**Problem to solve**
Each entry below is to be transcribed exactly; pictures are not copied.

**Entries shown**
● ● ● ●

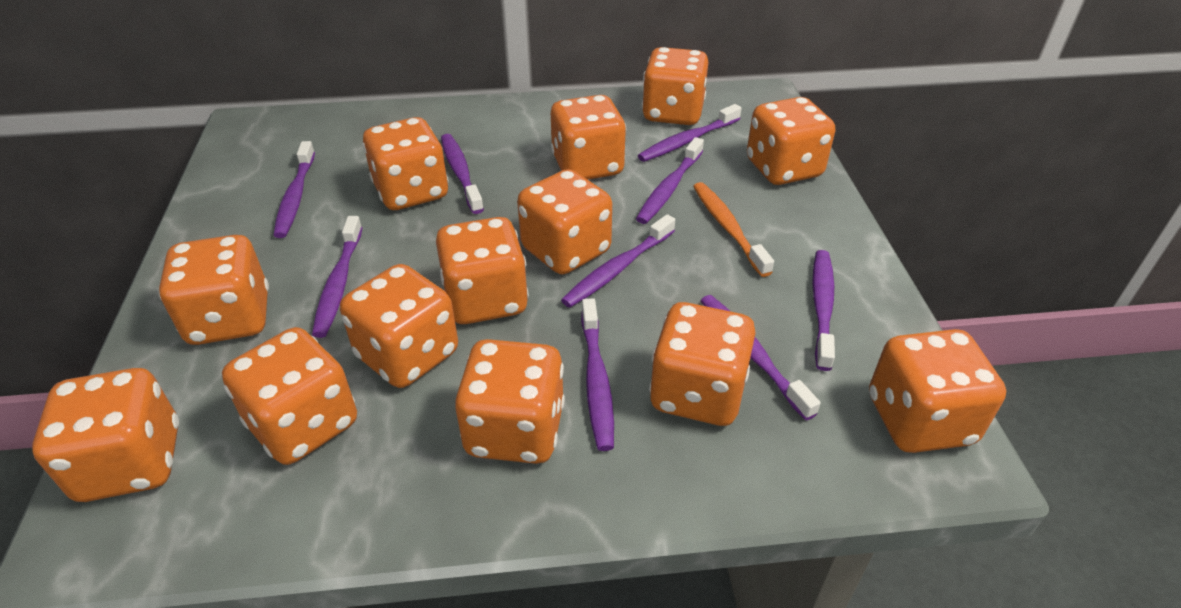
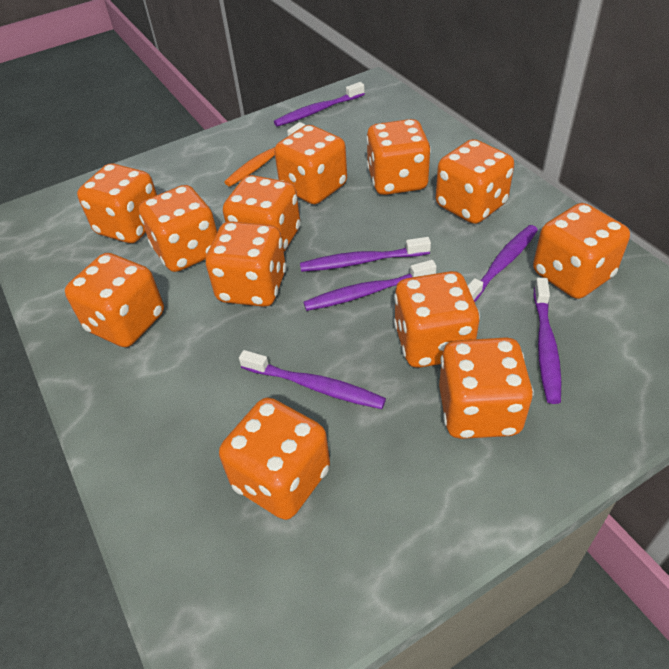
orange dice: 13 -> 12
purple toothbrush: 9 -> 6

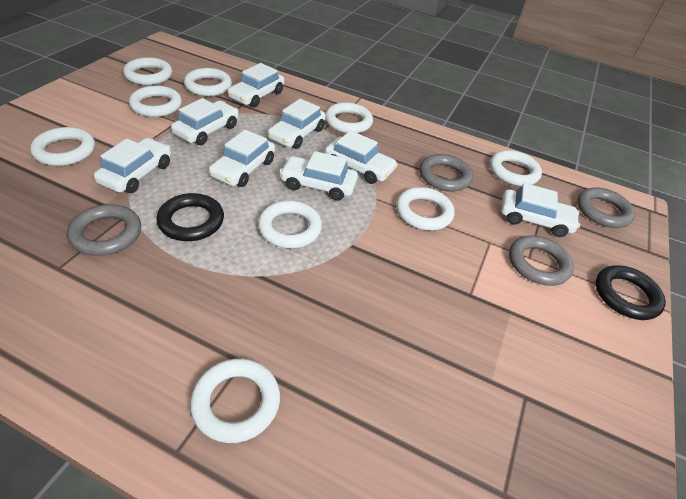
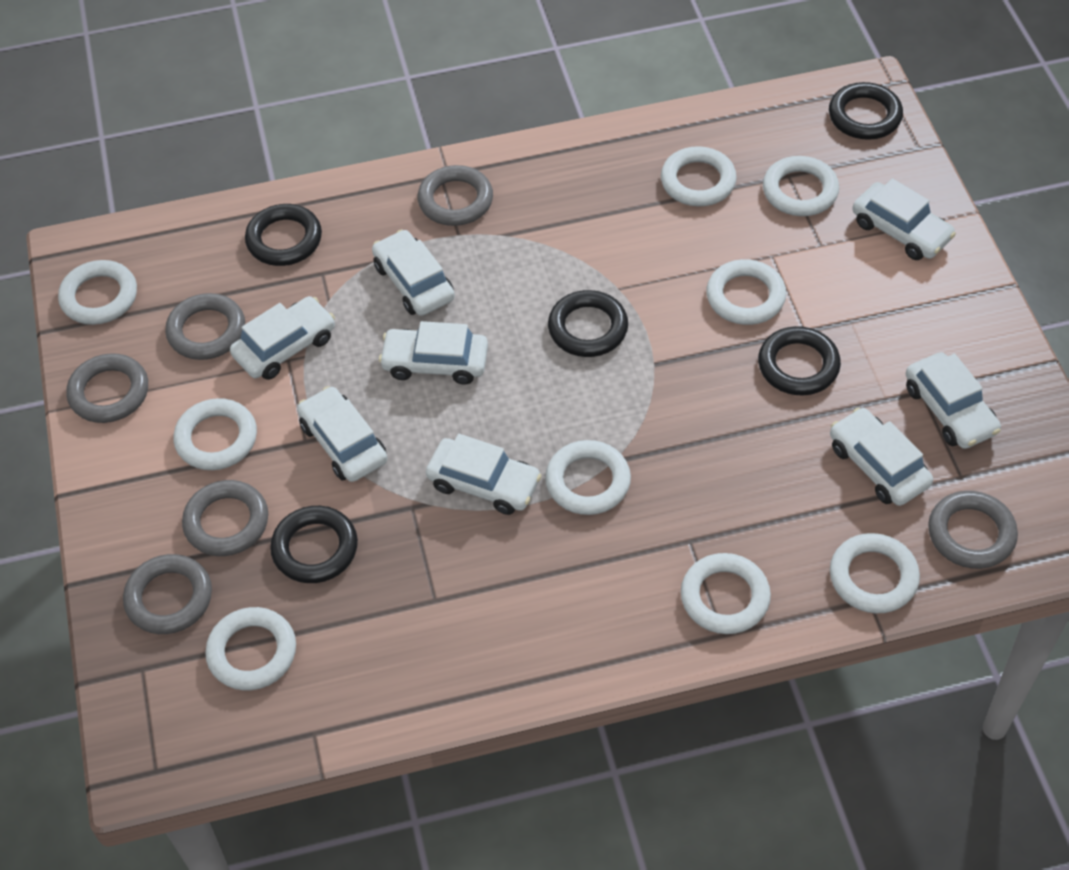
black ring: 2 -> 5
grey ring: 4 -> 6

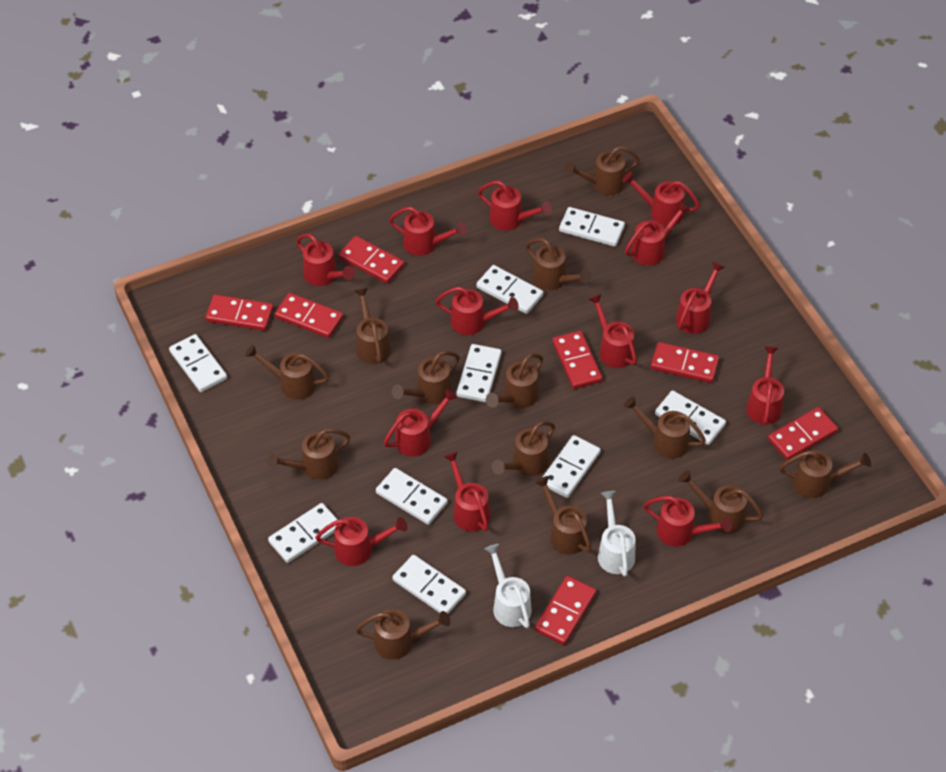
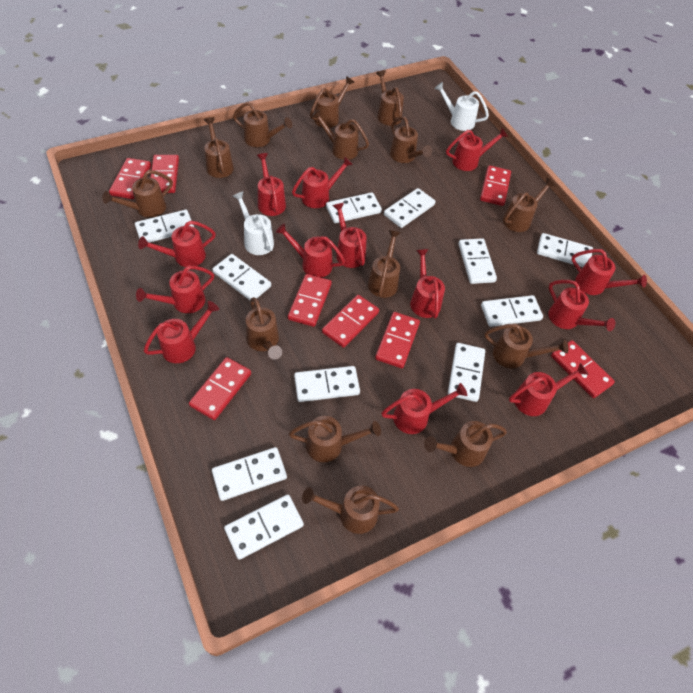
brown watering can: 13 -> 14
red domino: 7 -> 8
white domino: 9 -> 11

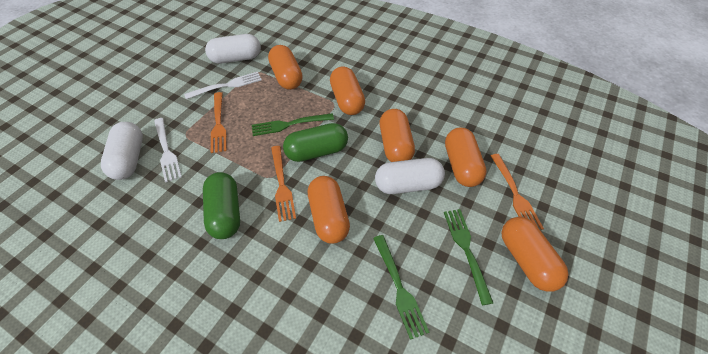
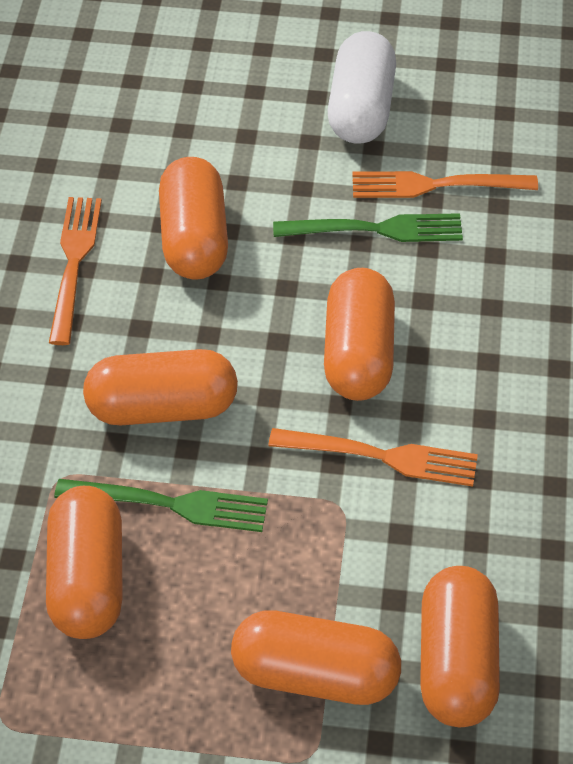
green capsule: 2 -> 0
green fork: 3 -> 2
white capsule: 3 -> 1
white fork: 2 -> 0

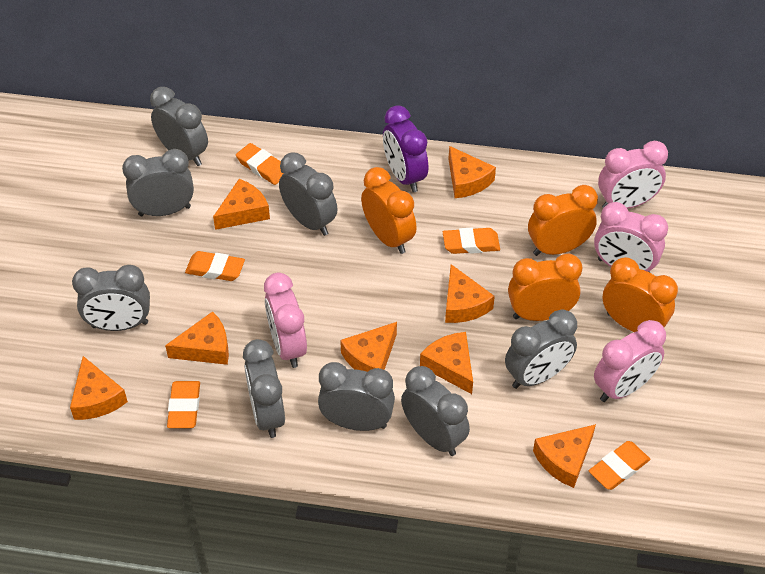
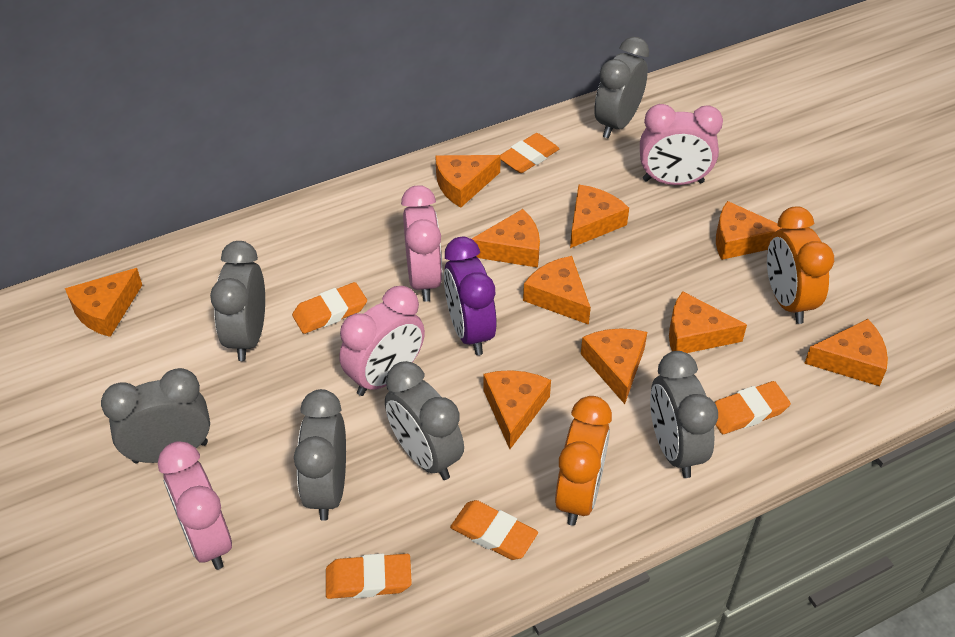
grey clock: 8 -> 6
orange cheese: 8 -> 10
orange clock: 4 -> 2

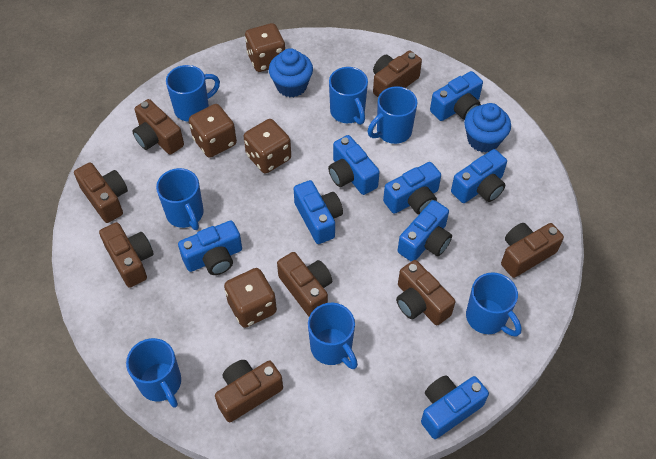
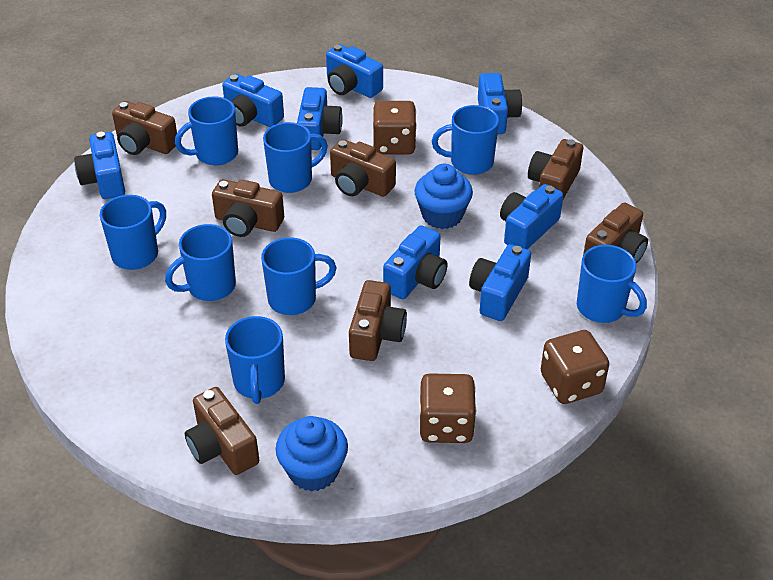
blue mug: 7 -> 8
brown camera: 8 -> 7
brown dice: 4 -> 3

● ● ● ●

**Output of the exercise**
orange dice: 13 -> 12
purple toothbrush: 9 -> 6

black ring: 2 -> 5
grey ring: 4 -> 6

brown watering can: 13 -> 14
red domino: 7 -> 8
white domino: 9 -> 11

green capsule: 2 -> 0
green fork: 3 -> 2
white capsule: 3 -> 1
white fork: 2 -> 0

grey clock: 8 -> 6
orange cheese: 8 -> 10
orange clock: 4 -> 2

blue mug: 7 -> 8
brown camera: 8 -> 7
brown dice: 4 -> 3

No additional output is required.